(Records from a dataset)
★ ★ ★ ★ ★
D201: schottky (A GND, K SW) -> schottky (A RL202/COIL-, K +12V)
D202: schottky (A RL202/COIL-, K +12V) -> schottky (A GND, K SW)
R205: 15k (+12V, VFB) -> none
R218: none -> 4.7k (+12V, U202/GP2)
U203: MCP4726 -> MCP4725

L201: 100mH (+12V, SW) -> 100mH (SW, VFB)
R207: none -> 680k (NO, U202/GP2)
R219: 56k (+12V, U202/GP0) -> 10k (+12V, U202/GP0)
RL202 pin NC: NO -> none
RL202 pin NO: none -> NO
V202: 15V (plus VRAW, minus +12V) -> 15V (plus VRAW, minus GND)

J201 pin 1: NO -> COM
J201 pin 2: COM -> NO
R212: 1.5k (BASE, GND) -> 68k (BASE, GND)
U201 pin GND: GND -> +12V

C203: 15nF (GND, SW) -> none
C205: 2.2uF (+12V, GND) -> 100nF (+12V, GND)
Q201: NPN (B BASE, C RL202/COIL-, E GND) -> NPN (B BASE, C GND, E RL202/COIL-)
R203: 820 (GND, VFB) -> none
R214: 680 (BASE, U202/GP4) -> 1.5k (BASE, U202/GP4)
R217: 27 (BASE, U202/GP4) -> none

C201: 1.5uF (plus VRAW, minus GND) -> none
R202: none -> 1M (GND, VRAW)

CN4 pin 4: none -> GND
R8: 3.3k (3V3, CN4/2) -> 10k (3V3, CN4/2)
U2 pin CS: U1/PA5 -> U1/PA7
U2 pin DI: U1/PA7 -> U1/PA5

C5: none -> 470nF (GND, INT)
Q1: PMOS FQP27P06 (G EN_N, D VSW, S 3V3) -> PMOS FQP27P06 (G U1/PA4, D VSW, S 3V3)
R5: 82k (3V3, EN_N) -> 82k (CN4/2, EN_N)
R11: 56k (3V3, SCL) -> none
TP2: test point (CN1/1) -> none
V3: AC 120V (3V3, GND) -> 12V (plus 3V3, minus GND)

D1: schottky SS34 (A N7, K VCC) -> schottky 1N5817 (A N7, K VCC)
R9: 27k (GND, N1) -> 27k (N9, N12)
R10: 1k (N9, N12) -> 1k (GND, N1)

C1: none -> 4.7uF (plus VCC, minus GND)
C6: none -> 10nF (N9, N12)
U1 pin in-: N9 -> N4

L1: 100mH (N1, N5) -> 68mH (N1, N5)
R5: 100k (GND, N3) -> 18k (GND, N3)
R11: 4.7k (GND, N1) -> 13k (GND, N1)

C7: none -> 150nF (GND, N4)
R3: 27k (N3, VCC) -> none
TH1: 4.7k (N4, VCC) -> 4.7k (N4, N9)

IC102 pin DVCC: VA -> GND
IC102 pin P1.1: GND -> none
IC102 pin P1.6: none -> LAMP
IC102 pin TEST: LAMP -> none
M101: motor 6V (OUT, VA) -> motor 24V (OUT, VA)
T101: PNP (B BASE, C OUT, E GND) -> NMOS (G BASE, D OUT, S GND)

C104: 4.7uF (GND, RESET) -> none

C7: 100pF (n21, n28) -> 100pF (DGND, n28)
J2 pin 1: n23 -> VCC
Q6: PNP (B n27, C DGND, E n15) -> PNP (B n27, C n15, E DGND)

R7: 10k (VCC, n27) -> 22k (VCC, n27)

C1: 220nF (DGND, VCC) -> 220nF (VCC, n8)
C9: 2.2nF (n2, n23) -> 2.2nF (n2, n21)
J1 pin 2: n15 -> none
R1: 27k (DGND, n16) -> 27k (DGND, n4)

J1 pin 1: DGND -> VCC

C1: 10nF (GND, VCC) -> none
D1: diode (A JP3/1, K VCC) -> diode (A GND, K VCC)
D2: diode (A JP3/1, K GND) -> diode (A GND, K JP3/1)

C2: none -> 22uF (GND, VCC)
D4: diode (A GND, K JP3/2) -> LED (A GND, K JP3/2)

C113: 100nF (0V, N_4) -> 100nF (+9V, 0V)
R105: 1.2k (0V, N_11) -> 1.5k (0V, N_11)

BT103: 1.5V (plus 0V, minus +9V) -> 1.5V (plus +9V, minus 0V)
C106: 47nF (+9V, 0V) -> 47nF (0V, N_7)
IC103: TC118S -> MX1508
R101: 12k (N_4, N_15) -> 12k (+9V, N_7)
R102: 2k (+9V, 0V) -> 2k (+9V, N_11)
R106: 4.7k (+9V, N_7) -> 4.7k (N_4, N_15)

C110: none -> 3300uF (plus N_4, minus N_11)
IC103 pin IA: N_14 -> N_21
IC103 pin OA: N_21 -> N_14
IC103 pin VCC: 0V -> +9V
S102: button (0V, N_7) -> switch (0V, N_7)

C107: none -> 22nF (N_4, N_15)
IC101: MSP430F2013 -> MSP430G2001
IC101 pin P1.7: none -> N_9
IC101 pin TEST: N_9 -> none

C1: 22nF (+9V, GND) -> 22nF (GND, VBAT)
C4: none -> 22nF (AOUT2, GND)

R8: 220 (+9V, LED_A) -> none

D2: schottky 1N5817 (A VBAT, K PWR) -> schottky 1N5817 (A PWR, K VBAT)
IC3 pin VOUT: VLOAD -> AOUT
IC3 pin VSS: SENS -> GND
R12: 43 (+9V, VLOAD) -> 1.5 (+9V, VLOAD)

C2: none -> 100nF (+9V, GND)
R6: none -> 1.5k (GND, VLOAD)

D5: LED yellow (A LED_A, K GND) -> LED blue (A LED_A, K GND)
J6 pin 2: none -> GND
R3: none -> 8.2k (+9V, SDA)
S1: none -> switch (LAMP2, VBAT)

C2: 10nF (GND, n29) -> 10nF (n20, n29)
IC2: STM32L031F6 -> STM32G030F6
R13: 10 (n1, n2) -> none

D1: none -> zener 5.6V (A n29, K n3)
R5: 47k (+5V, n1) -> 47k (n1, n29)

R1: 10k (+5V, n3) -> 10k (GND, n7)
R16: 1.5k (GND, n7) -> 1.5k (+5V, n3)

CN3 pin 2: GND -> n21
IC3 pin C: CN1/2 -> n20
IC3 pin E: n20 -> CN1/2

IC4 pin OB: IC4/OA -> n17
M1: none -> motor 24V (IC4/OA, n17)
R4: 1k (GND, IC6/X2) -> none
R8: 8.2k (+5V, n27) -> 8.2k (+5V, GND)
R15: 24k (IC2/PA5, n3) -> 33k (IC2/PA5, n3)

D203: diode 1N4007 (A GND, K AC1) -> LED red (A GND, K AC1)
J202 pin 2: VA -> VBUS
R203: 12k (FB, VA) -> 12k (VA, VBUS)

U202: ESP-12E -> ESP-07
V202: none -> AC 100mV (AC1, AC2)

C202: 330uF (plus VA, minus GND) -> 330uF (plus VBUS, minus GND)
★ ★ ★ ★ ★
Task prompt
Transcribe all of the lines in the records precisely.

Answer space
D201: schottky (A GND, K SW) -> schottky (A RL202/COIL-, K +12V)
D202: schottky (A RL202/COIL-, K +12V) -> schottky (A GND, K SW)
R205: 15k (+12V, VFB) -> none
R218: none -> 4.7k (+12V, U202/GP2)
U203: MCP4726 -> MCP4725

L201: 100mH (+12V, SW) -> 100mH (SW, VFB)
R207: none -> 680k (NO, U202/GP2)
R219: 56k (+12V, U202/GP0) -> 10k (+12V, U202/GP0)
RL202 pin NC: NO -> none
RL202 pin NO: none -> NO
V202: 15V (plus VRAW, minus +12V) -> 15V (plus VRAW, minus GND)

J201 pin 1: NO -> COM
J201 pin 2: COM -> NO
R212: 1.5k (BASE, GND) -> 68k (BASE, GND)
U201 pin GND: GND -> +12V

C203: 15nF (GND, SW) -> none
C205: 2.2uF (+12V, GND) -> 100nF (+12V, GND)
Q201: NPN (B BASE, C RL202/COIL-, E GND) -> NPN (B BASE, C GND, E RL202/COIL-)
R203: 820 (GND, VFB) -> none
R214: 680 (BASE, U202/GP4) -> 1.5k (BASE, U202/GP4)
R217: 27 (BASE, U202/GP4) -> none

C201: 1.5uF (plus VRAW, minus GND) -> none
R202: none -> 1M (GND, VRAW)

CN4 pin 4: none -> GND
R8: 3.3k (3V3, CN4/2) -> 10k (3V3, CN4/2)
U2 pin CS: U1/PA5 -> U1/PA7
U2 pin DI: U1/PA7 -> U1/PA5

C5: none -> 470nF (GND, INT)
Q1: PMOS FQP27P06 (G EN_N, D VSW, S 3V3) -> PMOS FQP27P06 (G U1/PA4, D VSW, S 3V3)
R5: 82k (3V3, EN_N) -> 82k (CN4/2, EN_N)
R11: 56k (3V3, SCL) -> none
TP2: test point (CN1/1) -> none
V3: AC 120V (3V3, GND) -> 12V (plus 3V3, minus GND)

D1: schottky SS34 (A N7, K VCC) -> schottky 1N5817 (A N7, K VCC)
R9: 27k (GND, N1) -> 27k (N9, N12)
R10: 1k (N9, N12) -> 1k (GND, N1)

C1: none -> 4.7uF (plus VCC, minus GND)
C6: none -> 10nF (N9, N12)
U1 pin in-: N9 -> N4

L1: 100mH (N1, N5) -> 68mH (N1, N5)
R5: 100k (GND, N3) -> 18k (GND, N3)
R11: 4.7k (GND, N1) -> 13k (GND, N1)

C7: none -> 150nF (GND, N4)
R3: 27k (N3, VCC) -> none
TH1: 4.7k (N4, VCC) -> 4.7k (N4, N9)

IC102 pin DVCC: VA -> GND
IC102 pin P1.1: GND -> none
IC102 pin P1.6: none -> LAMP
IC102 pin TEST: LAMP -> none
M101: motor 6V (OUT, VA) -> motor 24V (OUT, VA)
T101: PNP (B BASE, C OUT, E GND) -> NMOS (G BASE, D OUT, S GND)

C104: 4.7uF (GND, RESET) -> none

C7: 100pF (n21, n28) -> 100pF (DGND, n28)
J2 pin 1: n23 -> VCC
Q6: PNP (B n27, C DGND, E n15) -> PNP (B n27, C n15, E DGND)

R7: 10k (VCC, n27) -> 22k (VCC, n27)

C1: 220nF (DGND, VCC) -> 220nF (VCC, n8)
C9: 2.2nF (n2, n23) -> 2.2nF (n2, n21)
J1 pin 2: n15 -> none
R1: 27k (DGND, n16) -> 27k (DGND, n4)

J1 pin 1: DGND -> VCC

C1: 10nF (GND, VCC) -> none
D1: diode (A JP3/1, K VCC) -> diode (A GND, K VCC)
D2: diode (A JP3/1, K GND) -> diode (A GND, K JP3/1)

C2: none -> 22uF (GND, VCC)
D4: diode (A GND, K JP3/2) -> LED (A GND, K JP3/2)

C113: 100nF (0V, N_4) -> 100nF (+9V, 0V)
R105: 1.2k (0V, N_11) -> 1.5k (0V, N_11)

BT103: 1.5V (plus 0V, minus +9V) -> 1.5V (plus +9V, minus 0V)
C106: 47nF (+9V, 0V) -> 47nF (0V, N_7)
IC103: TC118S -> MX1508
R101: 12k (N_4, N_15) -> 12k (+9V, N_7)
R102: 2k (+9V, 0V) -> 2k (+9V, N_11)
R106: 4.7k (+9V, N_7) -> 4.7k (N_4, N_15)

C110: none -> 3300uF (plus N_4, minus N_11)
IC103 pin IA: N_14 -> N_21
IC103 pin OA: N_21 -> N_14
IC103 pin VCC: 0V -> +9V
S102: button (0V, N_7) -> switch (0V, N_7)

C107: none -> 22nF (N_4, N_15)
IC101: MSP430F2013 -> MSP430G2001
IC101 pin P1.7: none -> N_9
IC101 pin TEST: N_9 -> none

C1: 22nF (+9V, GND) -> 22nF (GND, VBAT)
C4: none -> 22nF (AOUT2, GND)

R8: 220 (+9V, LED_A) -> none

D2: schottky 1N5817 (A VBAT, K PWR) -> schottky 1N5817 (A PWR, K VBAT)
IC3 pin VOUT: VLOAD -> AOUT
IC3 pin VSS: SENS -> GND
R12: 43 (+9V, VLOAD) -> 1.5 (+9V, VLOAD)

C2: none -> 100nF (+9V, GND)
R6: none -> 1.5k (GND, VLOAD)

D5: LED yellow (A LED_A, K GND) -> LED blue (A LED_A, K GND)
J6 pin 2: none -> GND
R3: none -> 8.2k (+9V, SDA)
S1: none -> switch (LAMP2, VBAT)

C2: 10nF (GND, n29) -> 10nF (n20, n29)
IC2: STM32L031F6 -> STM32G030F6
R13: 10 (n1, n2) -> none

D1: none -> zener 5.6V (A n29, K n3)
R5: 47k (+5V, n1) -> 47k (n1, n29)

R1: 10k (+5V, n3) -> 10k (GND, n7)
R16: 1.5k (GND, n7) -> 1.5k (+5V, n3)

CN3 pin 2: GND -> n21
IC3 pin C: CN1/2 -> n20
IC3 pin E: n20 -> CN1/2

IC4 pin OB: IC4/OA -> n17
M1: none -> motor 24V (IC4/OA, n17)
R4: 1k (GND, IC6/X2) -> none
R8: 8.2k (+5V, n27) -> 8.2k (+5V, GND)
R15: 24k (IC2/PA5, n3) -> 33k (IC2/PA5, n3)

D203: diode 1N4007 (A GND, K AC1) -> LED red (A GND, K AC1)
J202 pin 2: VA -> VBUS
R203: 12k (FB, VA) -> 12k (VA, VBUS)

U202: ESP-12E -> ESP-07
V202: none -> AC 100mV (AC1, AC2)

C202: 330uF (plus VA, minus GND) -> 330uF (plus VBUS, minus GND)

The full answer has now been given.